§ What you need to do: The lines to reproduce from the material below are those from the one containing "DRIVER pin IN1: D1 -> D7" through the one containing "RADIO1 pin MISO: TX -> D0", both included; write them out exactly and add nothing.

§ Supplied material:
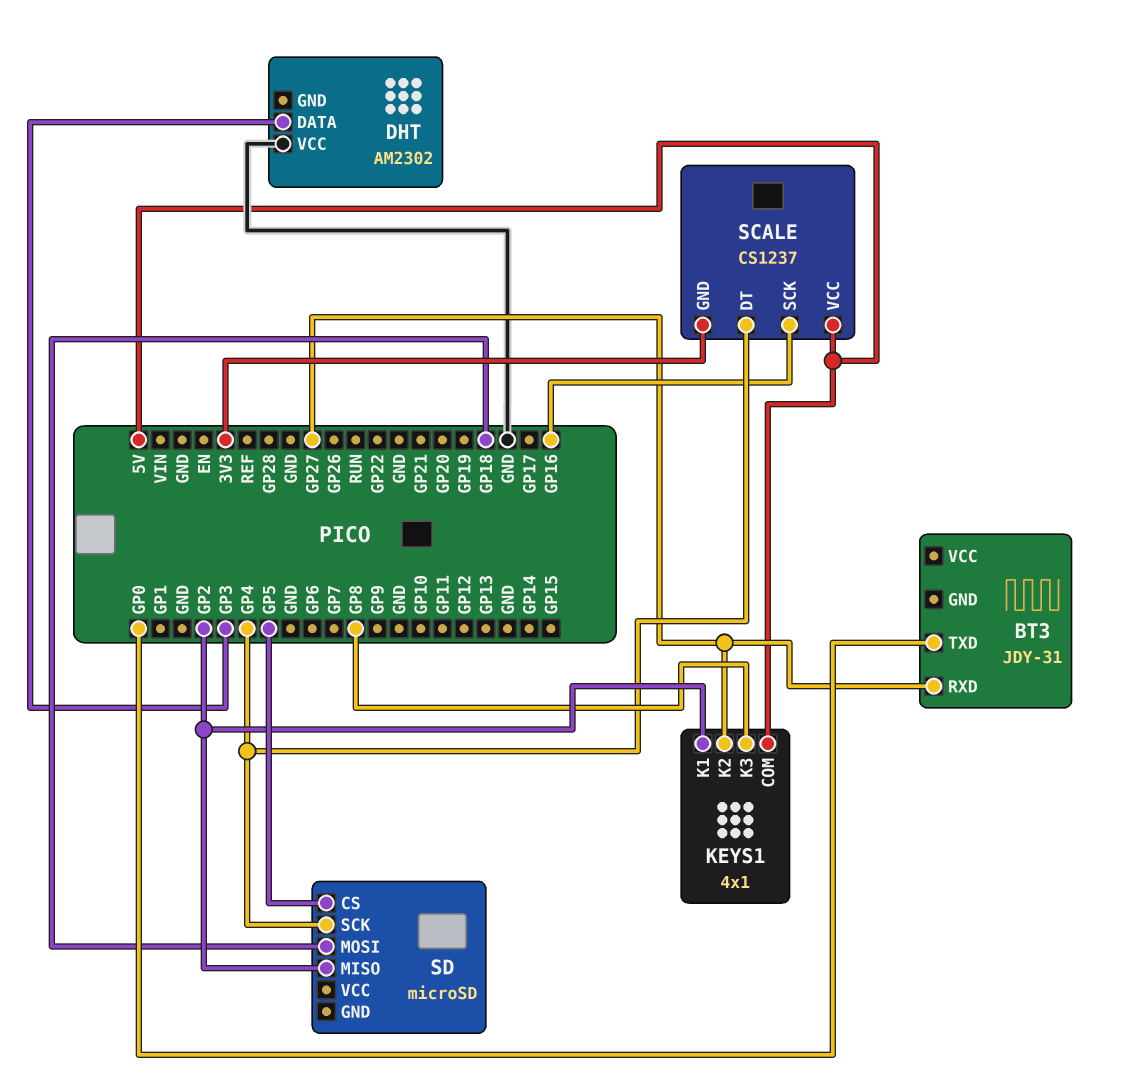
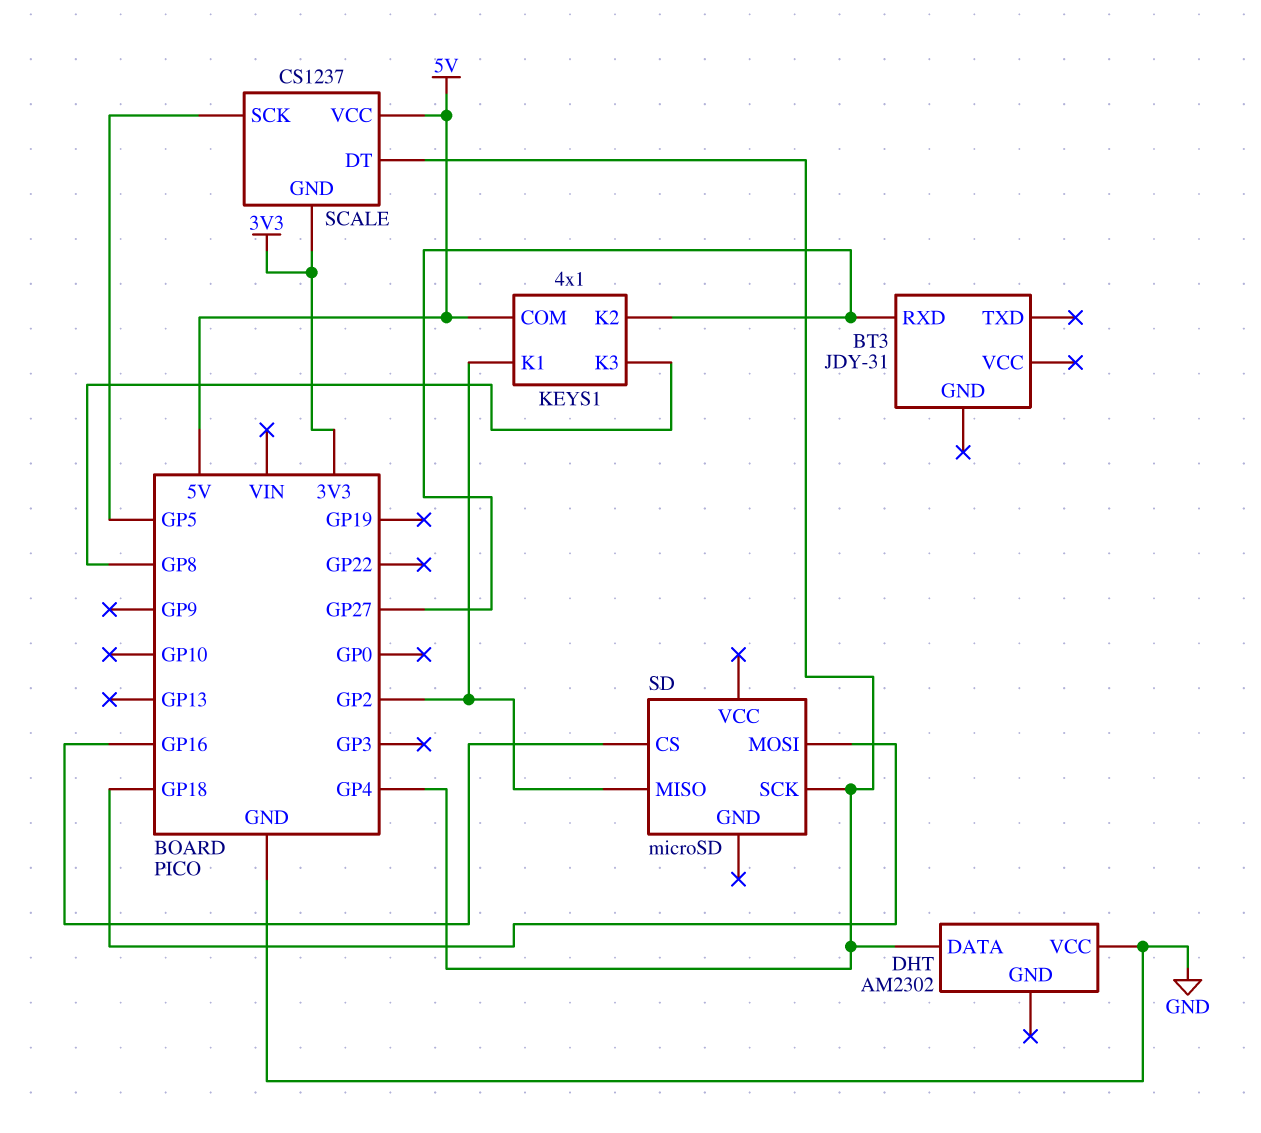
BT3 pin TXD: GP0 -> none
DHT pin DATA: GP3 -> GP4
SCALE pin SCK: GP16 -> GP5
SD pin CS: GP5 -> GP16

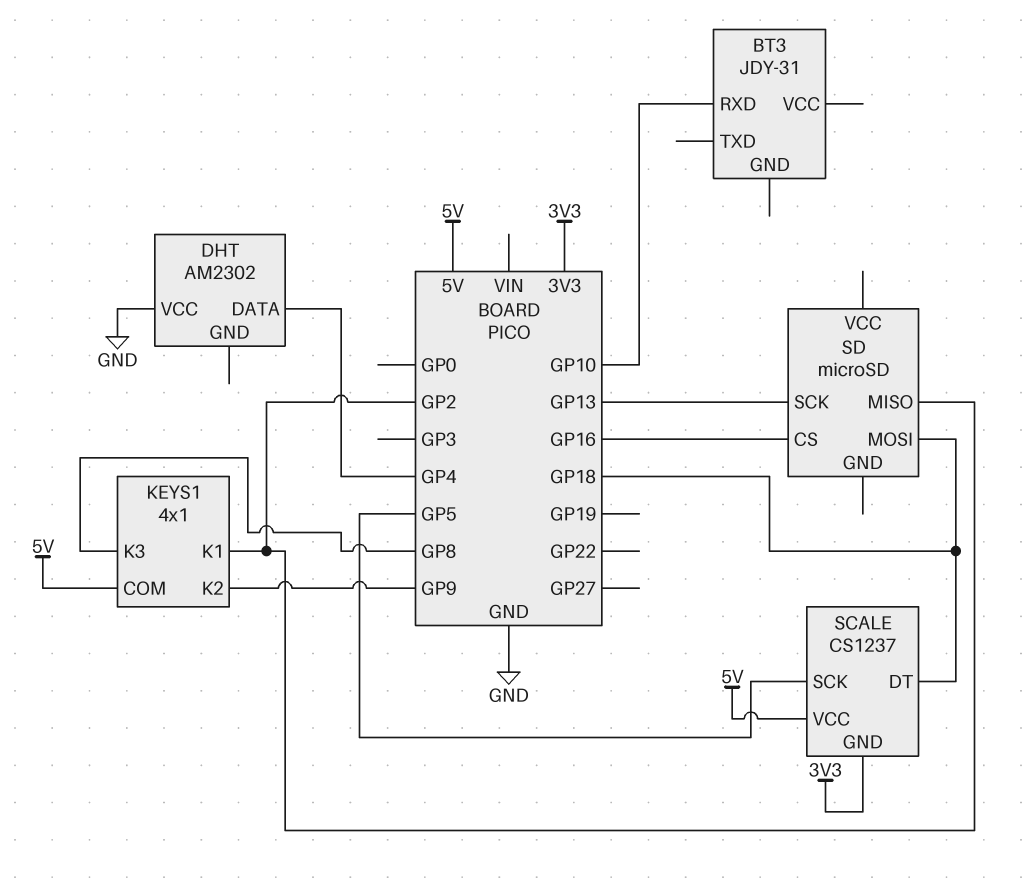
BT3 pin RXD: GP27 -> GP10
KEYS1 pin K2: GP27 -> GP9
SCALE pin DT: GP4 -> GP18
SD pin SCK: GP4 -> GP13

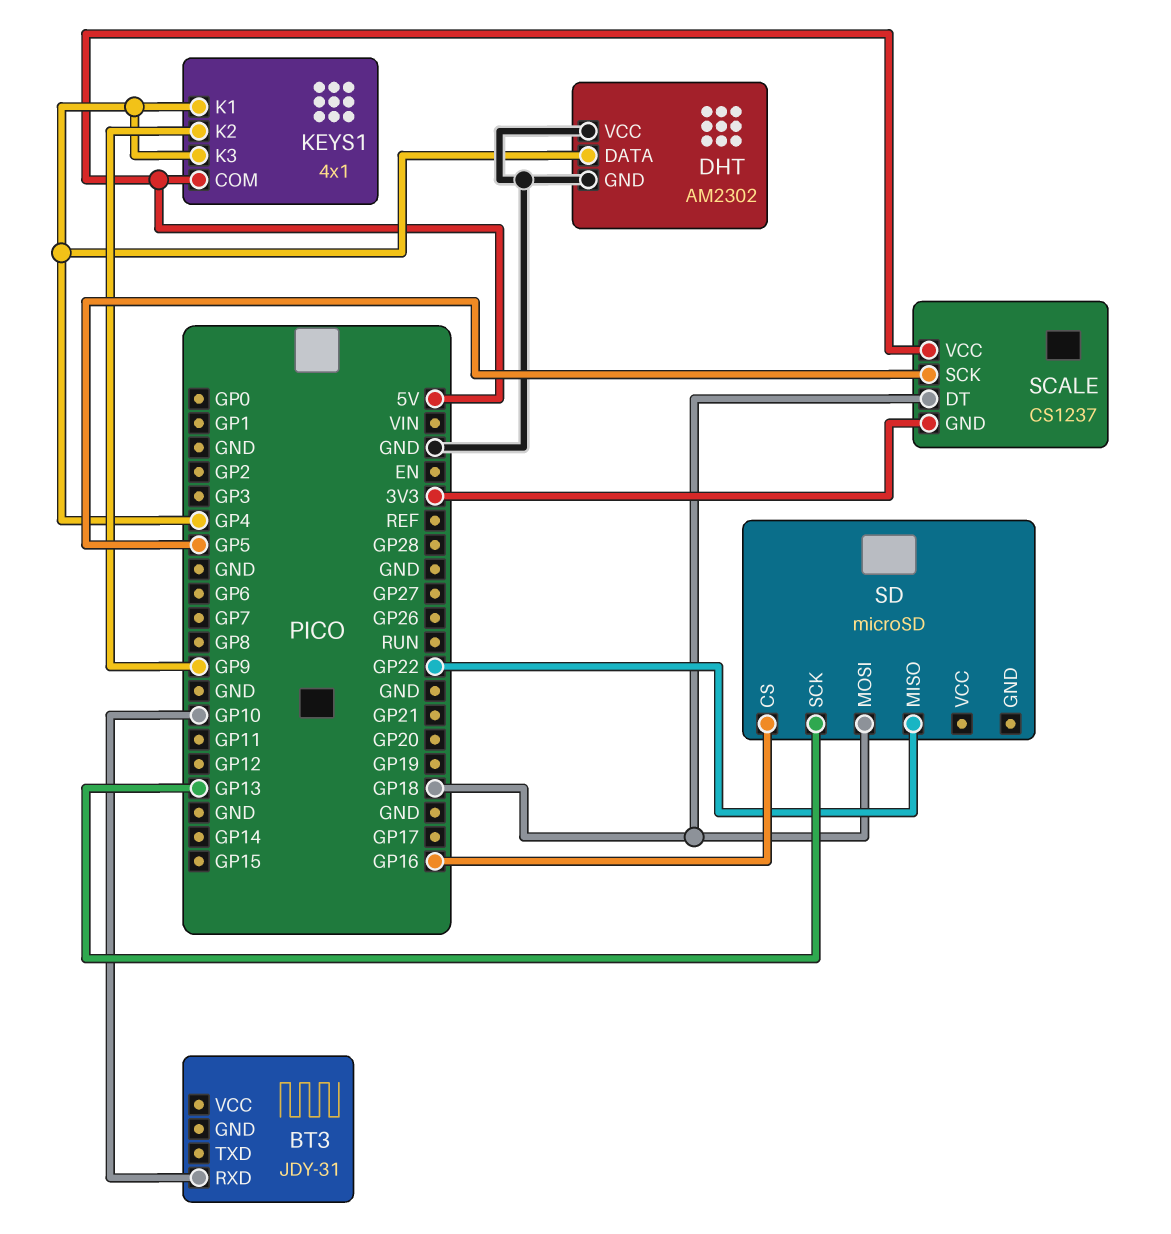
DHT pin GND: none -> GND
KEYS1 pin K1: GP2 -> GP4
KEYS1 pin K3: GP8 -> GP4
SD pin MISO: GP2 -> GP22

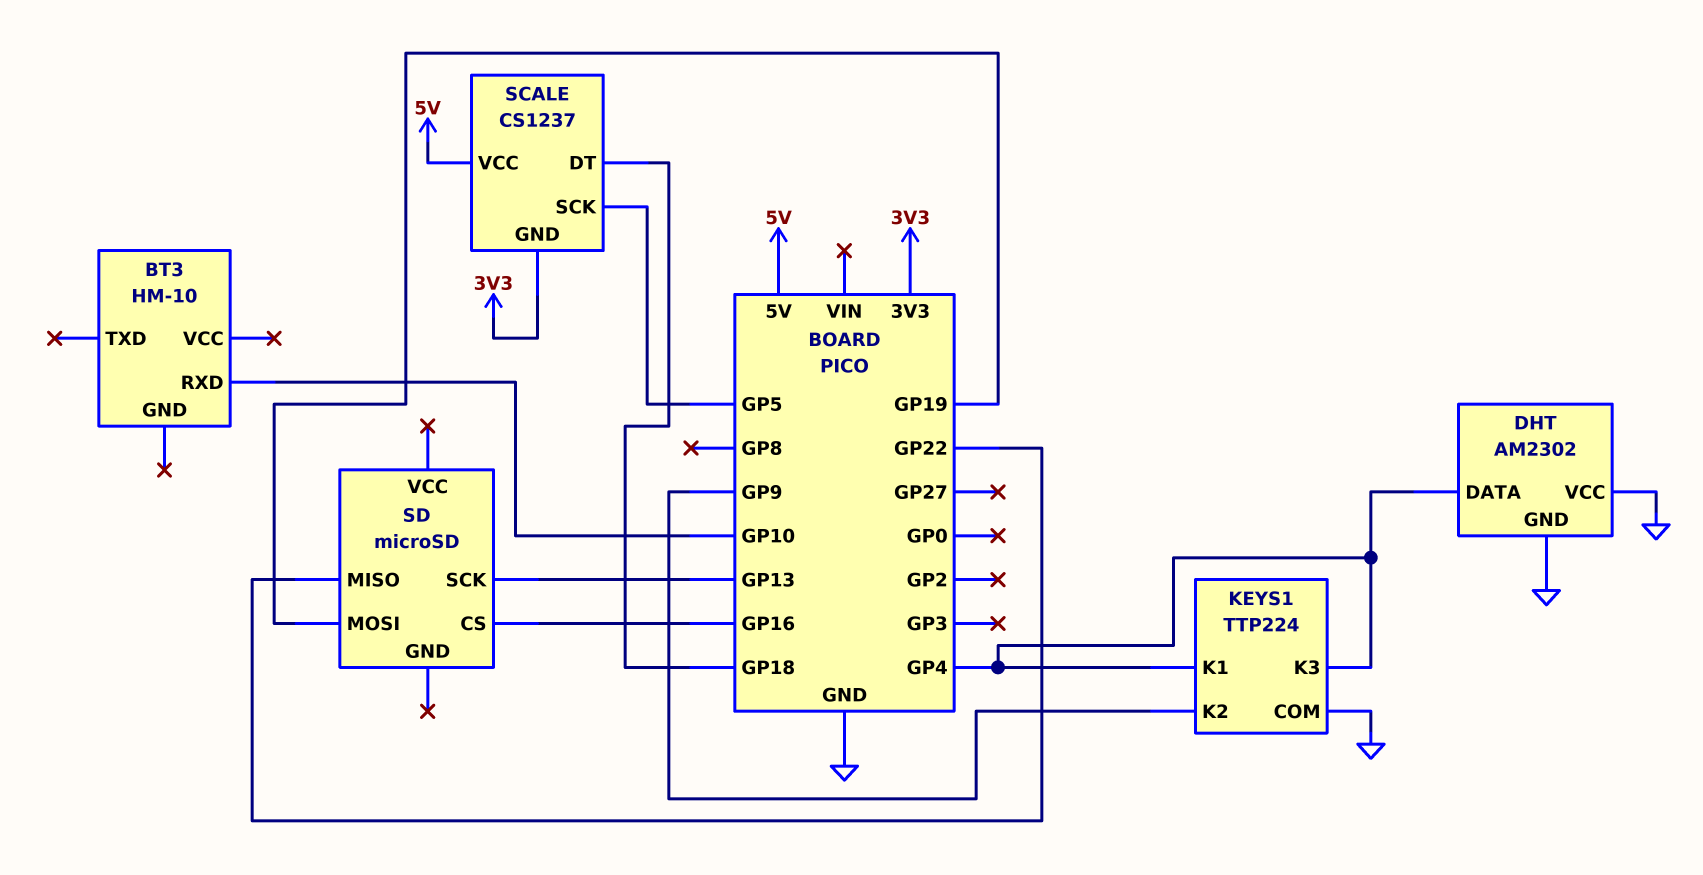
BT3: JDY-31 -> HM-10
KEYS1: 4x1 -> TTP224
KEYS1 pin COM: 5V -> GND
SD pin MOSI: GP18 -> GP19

---

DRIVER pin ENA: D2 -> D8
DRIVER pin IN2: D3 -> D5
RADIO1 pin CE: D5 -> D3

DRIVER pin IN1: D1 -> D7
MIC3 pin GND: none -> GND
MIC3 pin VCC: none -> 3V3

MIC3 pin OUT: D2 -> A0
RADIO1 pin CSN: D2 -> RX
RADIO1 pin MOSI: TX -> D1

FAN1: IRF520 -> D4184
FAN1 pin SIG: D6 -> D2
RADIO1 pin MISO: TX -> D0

§ Exercise result:
DRIVER pin IN1: D1 -> D7
MIC3 pin GND: none -> GND
MIC3 pin VCC: none -> 3V3

MIC3 pin OUT: D2 -> A0
RADIO1 pin CSN: D2 -> RX
RADIO1 pin MOSI: TX -> D1

FAN1: IRF520 -> D4184
FAN1 pin SIG: D6 -> D2
RADIO1 pin MISO: TX -> D0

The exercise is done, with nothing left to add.